▶ [The data]
__________
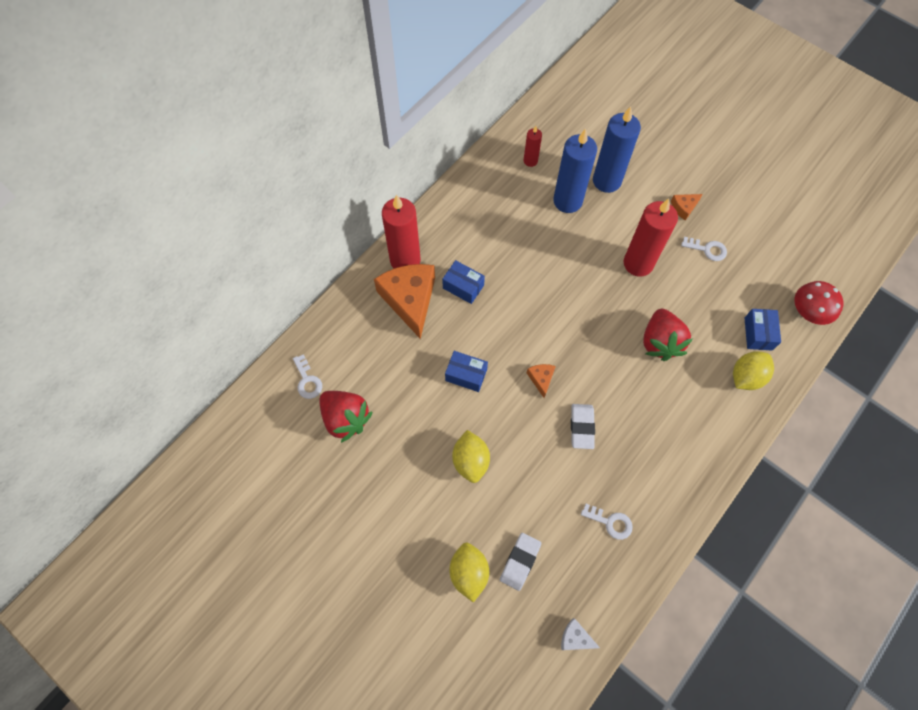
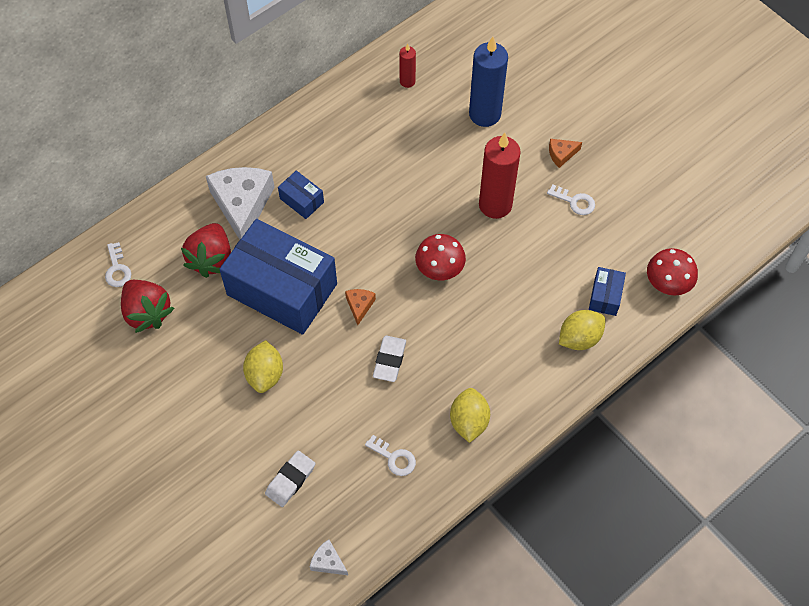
camera: 10 degrees right, 5 degrees down
(405, 260) = (247, 164): red candle -> none
(410, 299) = (242, 205): orange cheese -> white cheese
(466, 375) = (282, 289): blue box -> blue box, size x2.38
(469, 573) = (235, 481): yellow lemon -> yellow lemon (469, 421)
(567, 201) = (436, 129): blue candle -> none
(604, 331) = (439, 268): none -> red mushroom
(660, 342) = (496, 288): red strawberry -> red strawberry (211, 259)

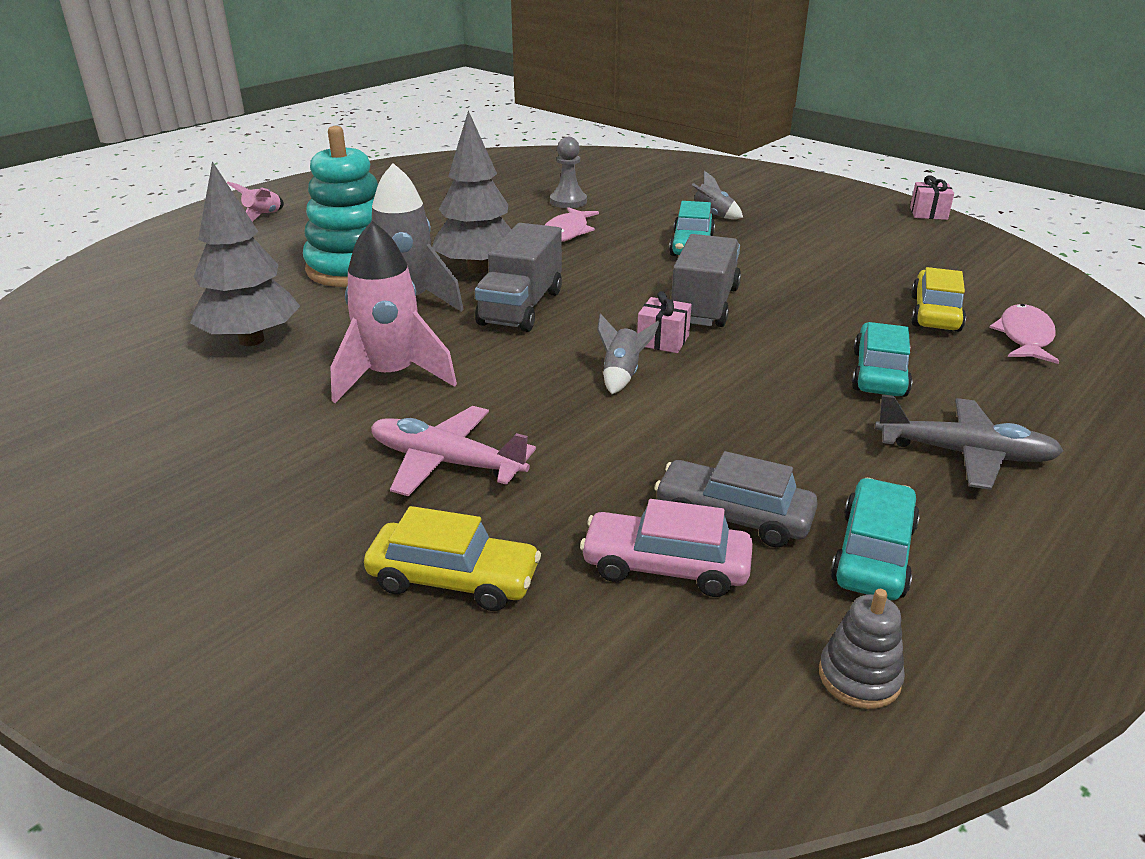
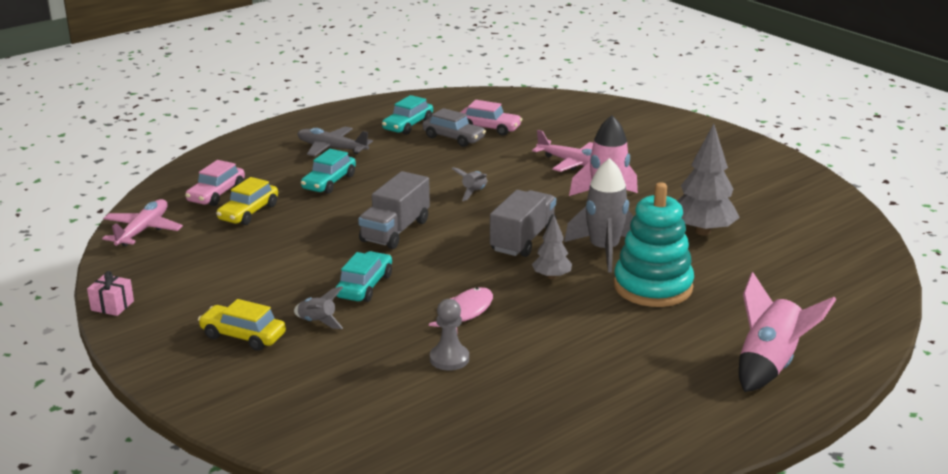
camera: 170 degrees left, 5 degrees down
(263, 216) = (769, 365): pink rocket -> pink rocket, size x1.97
(454, 579) = (570, 131): yellow car -> yellow car (243, 336)
(478, 269) = (551, 277): grey tree -> grey tree, size x0.56
(663, 340) = (438, 210): pink gift -> none
(859, 677) = (441, 104): grey stacking toy -> none
(1024, 336) = (216, 194): pink fish -> pink car
(1032, 279) = (142, 231): none -> pink plane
__________
Leaving out the pictures, repeat all the entries exactly as they stand.

camera: 10 degrees right, 5 degrees down
(405, 260) = (247, 164): red candle -> none
(410, 299) = (242, 205): orange cheese -> white cheese
(466, 375) = (282, 289): blue box -> blue box, size x2.38
(469, 573) = (235, 481): yellow lemon -> yellow lemon (469, 421)
(567, 201) = (436, 129): blue candle -> none
(604, 331) = (439, 268): none -> red mushroom
(660, 342) = (496, 288): red strawberry -> red strawberry (211, 259)

camera: 170 degrees left, 5 degrees down
(263, 216) = (769, 365): pink rocket -> pink rocket, size x1.97
(454, 579) = (570, 131): yellow car -> yellow car (243, 336)
(478, 269) = (551, 277): grey tree -> grey tree, size x0.56
(663, 340) = (438, 210): pink gift -> none
(859, 677) = (441, 104): grey stacking toy -> none
(1024, 336) = (216, 194): pink fish -> pink car
(1032, 279) = (142, 231): none -> pink plane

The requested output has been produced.